Instructions for the task.
Leaving out any pictures, transcribe every record exactly.

Data in this exercise.
· · ·
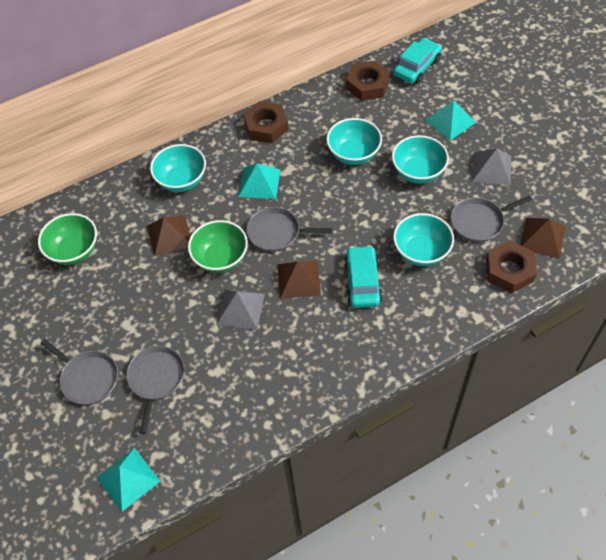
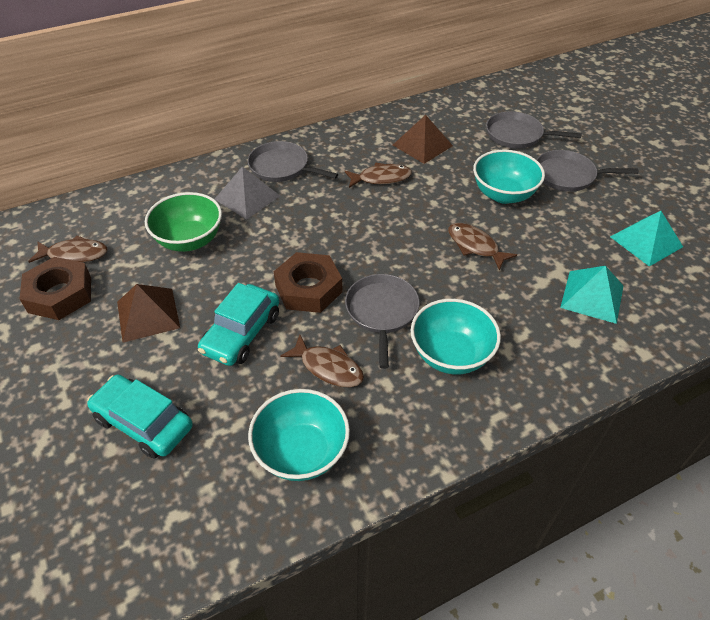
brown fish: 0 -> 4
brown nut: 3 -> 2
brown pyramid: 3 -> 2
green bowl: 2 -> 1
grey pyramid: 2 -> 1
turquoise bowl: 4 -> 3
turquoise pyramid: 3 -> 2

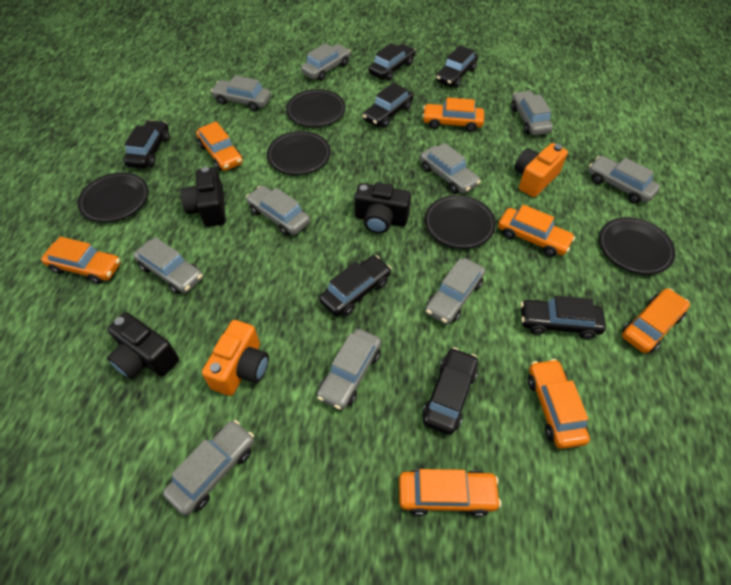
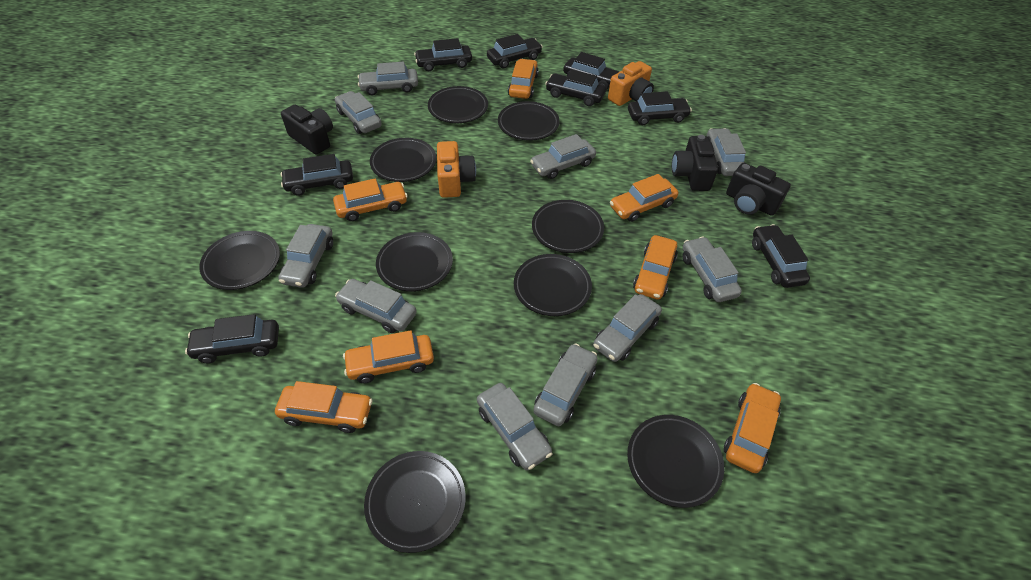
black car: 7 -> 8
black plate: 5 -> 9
· · ·
Response below.
brown fish: 0 -> 4
brown nut: 3 -> 2
brown pyramid: 3 -> 2
green bowl: 2 -> 1
grey pyramid: 2 -> 1
turquoise bowl: 4 -> 3
turquoise pyramid: 3 -> 2

black car: 7 -> 8
black plate: 5 -> 9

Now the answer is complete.